##### Source material

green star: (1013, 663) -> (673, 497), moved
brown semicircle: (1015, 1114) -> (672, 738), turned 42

##########
##### Source material

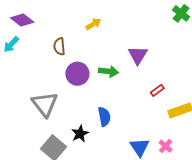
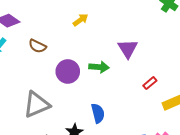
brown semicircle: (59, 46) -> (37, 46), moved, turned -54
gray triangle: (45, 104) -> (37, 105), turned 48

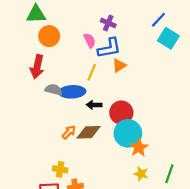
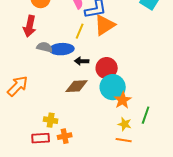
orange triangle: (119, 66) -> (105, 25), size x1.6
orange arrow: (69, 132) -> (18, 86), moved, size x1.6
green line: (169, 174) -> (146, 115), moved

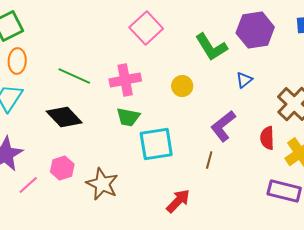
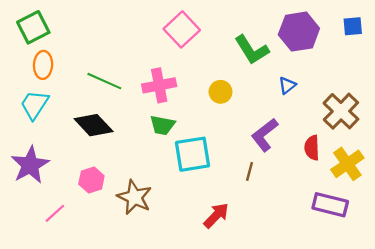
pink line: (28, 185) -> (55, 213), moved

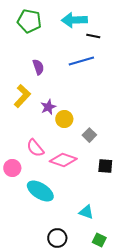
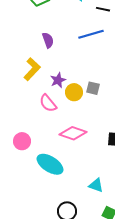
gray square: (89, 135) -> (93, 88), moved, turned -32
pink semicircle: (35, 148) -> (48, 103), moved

##########

What this task involves:
Each line of the listing that includes the word "green" counts once; give the total as a single number.

Task result:
2